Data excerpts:
start
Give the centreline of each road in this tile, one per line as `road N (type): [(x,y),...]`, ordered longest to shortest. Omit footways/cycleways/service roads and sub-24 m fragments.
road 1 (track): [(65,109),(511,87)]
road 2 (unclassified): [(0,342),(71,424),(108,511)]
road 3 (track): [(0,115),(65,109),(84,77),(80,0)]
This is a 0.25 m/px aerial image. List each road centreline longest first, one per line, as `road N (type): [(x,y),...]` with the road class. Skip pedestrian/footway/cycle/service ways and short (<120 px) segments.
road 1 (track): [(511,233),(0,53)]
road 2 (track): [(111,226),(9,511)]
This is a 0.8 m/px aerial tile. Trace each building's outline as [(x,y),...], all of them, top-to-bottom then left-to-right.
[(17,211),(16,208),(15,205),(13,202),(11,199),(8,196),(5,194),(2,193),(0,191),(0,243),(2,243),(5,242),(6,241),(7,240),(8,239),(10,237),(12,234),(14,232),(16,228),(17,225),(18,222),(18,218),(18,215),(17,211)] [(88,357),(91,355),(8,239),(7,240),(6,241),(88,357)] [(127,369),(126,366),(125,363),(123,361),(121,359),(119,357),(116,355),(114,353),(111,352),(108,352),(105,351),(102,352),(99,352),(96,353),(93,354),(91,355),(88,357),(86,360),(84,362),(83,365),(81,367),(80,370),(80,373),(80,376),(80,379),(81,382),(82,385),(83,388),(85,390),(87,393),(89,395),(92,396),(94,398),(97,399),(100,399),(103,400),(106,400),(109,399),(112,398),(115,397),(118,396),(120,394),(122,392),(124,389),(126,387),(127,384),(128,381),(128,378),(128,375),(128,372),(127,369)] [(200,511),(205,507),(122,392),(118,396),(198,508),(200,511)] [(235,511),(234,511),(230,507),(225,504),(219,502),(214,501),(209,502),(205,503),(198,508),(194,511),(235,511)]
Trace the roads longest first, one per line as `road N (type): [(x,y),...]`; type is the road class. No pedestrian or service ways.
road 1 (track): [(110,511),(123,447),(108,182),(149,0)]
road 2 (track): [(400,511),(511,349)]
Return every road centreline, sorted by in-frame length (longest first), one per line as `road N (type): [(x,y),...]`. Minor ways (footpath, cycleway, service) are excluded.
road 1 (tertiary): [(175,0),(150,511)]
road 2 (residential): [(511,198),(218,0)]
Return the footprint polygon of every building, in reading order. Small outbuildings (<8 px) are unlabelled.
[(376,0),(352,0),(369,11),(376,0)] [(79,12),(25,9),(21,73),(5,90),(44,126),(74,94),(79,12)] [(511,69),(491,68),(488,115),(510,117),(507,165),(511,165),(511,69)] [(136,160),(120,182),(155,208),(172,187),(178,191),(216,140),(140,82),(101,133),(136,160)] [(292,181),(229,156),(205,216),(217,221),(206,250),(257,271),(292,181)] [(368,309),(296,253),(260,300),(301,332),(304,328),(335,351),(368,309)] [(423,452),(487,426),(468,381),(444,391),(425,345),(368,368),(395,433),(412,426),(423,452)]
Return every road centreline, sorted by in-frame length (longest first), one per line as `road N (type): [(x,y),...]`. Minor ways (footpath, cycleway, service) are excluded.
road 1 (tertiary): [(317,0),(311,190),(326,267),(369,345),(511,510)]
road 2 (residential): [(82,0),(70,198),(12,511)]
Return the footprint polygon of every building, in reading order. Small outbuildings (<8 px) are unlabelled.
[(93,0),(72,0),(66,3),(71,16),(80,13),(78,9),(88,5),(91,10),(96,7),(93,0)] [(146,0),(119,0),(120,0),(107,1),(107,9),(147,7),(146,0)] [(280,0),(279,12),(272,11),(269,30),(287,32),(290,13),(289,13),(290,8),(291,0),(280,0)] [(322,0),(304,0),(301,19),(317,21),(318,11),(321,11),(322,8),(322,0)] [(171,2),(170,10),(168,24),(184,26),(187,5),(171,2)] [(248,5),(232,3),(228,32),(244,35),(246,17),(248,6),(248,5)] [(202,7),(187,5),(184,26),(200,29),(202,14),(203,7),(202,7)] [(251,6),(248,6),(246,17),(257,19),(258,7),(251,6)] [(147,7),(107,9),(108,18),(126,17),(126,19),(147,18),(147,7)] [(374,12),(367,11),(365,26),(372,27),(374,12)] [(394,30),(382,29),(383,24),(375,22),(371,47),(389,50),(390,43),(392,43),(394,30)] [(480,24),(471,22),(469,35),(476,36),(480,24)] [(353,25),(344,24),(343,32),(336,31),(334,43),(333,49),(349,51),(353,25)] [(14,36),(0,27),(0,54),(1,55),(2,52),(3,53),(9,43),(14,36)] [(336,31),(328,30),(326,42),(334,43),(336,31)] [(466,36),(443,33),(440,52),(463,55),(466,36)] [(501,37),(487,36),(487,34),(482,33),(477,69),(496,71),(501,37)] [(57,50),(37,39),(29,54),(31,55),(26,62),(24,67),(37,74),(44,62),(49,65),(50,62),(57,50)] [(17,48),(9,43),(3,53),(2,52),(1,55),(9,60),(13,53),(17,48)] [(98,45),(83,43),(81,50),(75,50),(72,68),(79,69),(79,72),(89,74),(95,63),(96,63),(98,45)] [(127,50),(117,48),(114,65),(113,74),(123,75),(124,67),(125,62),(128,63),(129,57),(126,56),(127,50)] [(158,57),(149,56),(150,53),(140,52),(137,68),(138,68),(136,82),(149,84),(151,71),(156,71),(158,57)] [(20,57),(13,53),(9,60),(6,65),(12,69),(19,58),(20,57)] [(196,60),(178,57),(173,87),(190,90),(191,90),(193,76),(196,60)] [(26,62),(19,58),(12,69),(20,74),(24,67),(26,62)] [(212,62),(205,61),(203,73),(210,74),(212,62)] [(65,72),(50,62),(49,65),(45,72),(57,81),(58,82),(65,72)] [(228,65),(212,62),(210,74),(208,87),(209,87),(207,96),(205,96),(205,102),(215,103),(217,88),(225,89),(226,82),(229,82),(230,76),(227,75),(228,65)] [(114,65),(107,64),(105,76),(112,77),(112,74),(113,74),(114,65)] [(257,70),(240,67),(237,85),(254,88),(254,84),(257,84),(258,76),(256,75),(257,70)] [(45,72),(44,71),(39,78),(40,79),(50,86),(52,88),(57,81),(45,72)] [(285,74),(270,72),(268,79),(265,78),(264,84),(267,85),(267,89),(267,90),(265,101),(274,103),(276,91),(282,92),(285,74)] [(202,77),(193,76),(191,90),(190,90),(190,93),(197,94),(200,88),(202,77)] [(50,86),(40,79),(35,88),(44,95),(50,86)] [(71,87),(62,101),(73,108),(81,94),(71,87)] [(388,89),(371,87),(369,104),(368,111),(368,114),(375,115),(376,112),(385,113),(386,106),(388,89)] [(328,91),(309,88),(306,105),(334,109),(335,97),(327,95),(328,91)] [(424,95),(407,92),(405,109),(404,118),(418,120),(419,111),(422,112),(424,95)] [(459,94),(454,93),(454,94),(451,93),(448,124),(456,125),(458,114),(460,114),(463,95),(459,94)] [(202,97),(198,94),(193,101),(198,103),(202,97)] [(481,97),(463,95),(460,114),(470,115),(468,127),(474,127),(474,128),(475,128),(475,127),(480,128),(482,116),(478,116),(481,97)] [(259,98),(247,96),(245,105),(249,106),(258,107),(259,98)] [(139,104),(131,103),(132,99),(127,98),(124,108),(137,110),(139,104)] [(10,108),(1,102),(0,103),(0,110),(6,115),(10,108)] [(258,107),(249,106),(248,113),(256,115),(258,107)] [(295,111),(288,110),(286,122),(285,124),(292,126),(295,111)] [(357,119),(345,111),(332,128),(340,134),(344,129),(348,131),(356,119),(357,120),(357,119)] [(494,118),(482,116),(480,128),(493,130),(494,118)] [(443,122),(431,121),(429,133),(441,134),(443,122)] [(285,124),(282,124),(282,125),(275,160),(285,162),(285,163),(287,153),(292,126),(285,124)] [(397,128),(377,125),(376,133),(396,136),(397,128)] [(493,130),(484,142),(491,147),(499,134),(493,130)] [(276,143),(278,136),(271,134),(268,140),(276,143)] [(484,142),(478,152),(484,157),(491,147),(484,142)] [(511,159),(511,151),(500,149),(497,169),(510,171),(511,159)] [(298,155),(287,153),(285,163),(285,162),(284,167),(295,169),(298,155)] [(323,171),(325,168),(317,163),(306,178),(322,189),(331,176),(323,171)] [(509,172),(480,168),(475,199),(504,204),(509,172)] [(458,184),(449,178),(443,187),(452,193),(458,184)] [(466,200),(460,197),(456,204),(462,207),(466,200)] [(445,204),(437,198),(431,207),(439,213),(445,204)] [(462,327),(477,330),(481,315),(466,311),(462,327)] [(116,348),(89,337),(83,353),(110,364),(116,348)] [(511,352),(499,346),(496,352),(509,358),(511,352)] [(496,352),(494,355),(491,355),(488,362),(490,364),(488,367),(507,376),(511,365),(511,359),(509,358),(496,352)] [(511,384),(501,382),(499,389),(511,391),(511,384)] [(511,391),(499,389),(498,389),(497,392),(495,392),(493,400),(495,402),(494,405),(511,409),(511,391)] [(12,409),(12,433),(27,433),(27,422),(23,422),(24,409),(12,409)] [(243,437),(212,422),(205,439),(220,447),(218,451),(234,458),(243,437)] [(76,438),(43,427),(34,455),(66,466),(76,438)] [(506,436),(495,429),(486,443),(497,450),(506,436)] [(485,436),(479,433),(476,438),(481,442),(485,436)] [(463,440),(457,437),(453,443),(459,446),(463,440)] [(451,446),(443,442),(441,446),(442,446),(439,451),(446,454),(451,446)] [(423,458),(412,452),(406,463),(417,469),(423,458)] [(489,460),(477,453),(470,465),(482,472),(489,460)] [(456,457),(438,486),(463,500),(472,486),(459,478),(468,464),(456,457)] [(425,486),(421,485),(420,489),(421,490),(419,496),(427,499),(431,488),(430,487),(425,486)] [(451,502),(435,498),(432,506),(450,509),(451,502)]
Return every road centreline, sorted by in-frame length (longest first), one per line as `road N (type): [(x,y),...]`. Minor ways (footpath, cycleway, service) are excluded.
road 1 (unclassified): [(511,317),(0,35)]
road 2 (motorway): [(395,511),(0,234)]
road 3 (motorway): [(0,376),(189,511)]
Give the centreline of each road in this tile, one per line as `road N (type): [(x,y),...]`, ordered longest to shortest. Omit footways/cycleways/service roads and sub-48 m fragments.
end
### EXERCISE PROMPT
Repeat the rows above word for word, beginning at the first one and stopping after the line that contains "road 2 (residential): [(511,198),(218,0)]".

### WRITTEN ANSWER
Give the centreline of each road in this tile, one per line as `road N (type): [(x,y),...]`, ordered longest to shortest. Omit footways/cycleways/service roads and sub-24 m fragments.
road 1 (track): [(65,109),(511,87)]
road 2 (unclassified): [(0,342),(71,424),(108,511)]
road 3 (track): [(0,115),(65,109),(84,77),(80,0)]
This is a 0.25 m/px aerial image. List each road centreline longest first, one per line, as `road N (type): [(x,y),...]` with the road class. Skip pedestrian/footway/cycle/service ways and short (<120 px) segments.
road 1 (track): [(511,233),(0,53)]
road 2 (track): [(111,226),(9,511)]
This is a 0.8 m/px aerial tile. Trace each building's outline as [(x,y),...], all of them, top-to-bottom then left-to-right.
[(17,211),(16,208),(15,205),(13,202),(11,199),(8,196),(5,194),(2,193),(0,191),(0,243),(2,243),(5,242),(6,241),(7,240),(8,239),(10,237),(12,234),(14,232),(16,228),(17,225),(18,222),(18,218),(18,215),(17,211)] [(88,357),(91,355),(8,239),(7,240),(6,241),(88,357)] [(127,369),(126,366),(125,363),(123,361),(121,359),(119,357),(116,355),(114,353),(111,352),(108,352),(105,351),(102,352),(99,352),(96,353),(93,354),(91,355),(88,357),(86,360),(84,362),(83,365),(81,367),(80,370),(80,373),(80,376),(80,379),(81,382),(82,385),(83,388),(85,390),(87,393),(89,395),(92,396),(94,398),(97,399),(100,399),(103,400),(106,400),(109,399),(112,398),(115,397),(118,396),(120,394),(122,392),(124,389),(126,387),(127,384),(128,381),(128,378),(128,375),(128,372),(127,369)] [(200,511),(205,507),(122,392),(118,396),(198,508),(200,511)] [(235,511),(234,511),(230,507),(225,504),(219,502),(214,501),(209,502),(205,503),(198,508),(194,511),(235,511)]
Trace the roads longest first, one per line as `road N (type): [(x,y),...]`; type is the road class. No pedestrian or service ways.
road 1 (track): [(110,511),(123,447),(108,182),(149,0)]
road 2 (track): [(400,511),(511,349)]
Return every road centreline, sorted by in-frame length (longest first), one per line as `road N (type): [(x,y),...]`. Minor ways (footpath, cycleway, service) are excluded.
road 1 (tertiary): [(175,0),(150,511)]
road 2 (residential): [(511,198),(218,0)]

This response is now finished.